▶ _What the task asks_
In the data below, find the line that contains "green triangle: (699, 370)" and the line that contains "pink semicircle: (765, 851)". Copy both, plus every line between them, exactly.

▶ _Information given_
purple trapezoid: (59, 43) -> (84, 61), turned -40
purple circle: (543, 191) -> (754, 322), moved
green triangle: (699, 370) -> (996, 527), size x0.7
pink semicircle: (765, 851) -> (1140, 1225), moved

...

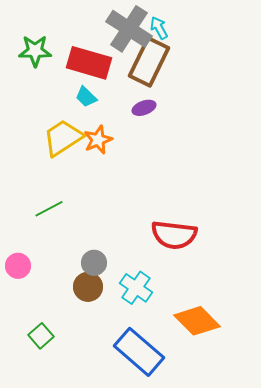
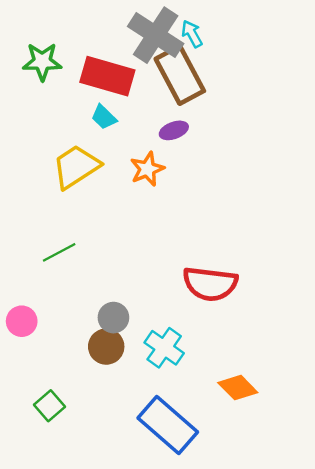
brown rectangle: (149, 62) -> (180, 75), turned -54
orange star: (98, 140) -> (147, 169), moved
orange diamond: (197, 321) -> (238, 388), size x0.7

▶ _Output for this exercise_
green triangle: (699, 370) -> (996, 527), size x0.7
pink semicircle: (765, 851) -> (1140, 1225), moved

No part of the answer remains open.